Return every line of the data below that contains the string "above", matching case exactly.
==== EXTRACTED MATERIAL
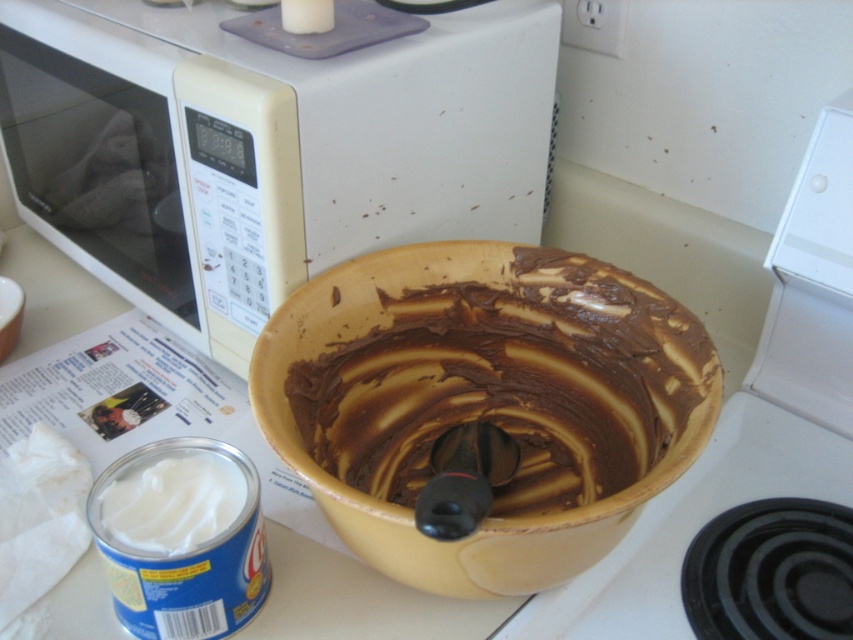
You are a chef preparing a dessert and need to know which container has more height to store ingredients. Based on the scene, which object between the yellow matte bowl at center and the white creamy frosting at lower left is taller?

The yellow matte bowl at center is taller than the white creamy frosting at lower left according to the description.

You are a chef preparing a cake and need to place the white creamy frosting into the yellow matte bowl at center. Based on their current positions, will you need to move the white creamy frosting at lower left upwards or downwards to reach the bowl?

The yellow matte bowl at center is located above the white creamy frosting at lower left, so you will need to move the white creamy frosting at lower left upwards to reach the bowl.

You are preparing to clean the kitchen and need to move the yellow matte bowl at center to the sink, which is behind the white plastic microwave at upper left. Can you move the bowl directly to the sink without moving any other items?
========
* [RESULT OF THE EXERCISE]:
The yellow matte bowl at center is located above the white creamy frosting at lower left, so you will need to move the white creamy frosting at lower left upwards to reach the bowl.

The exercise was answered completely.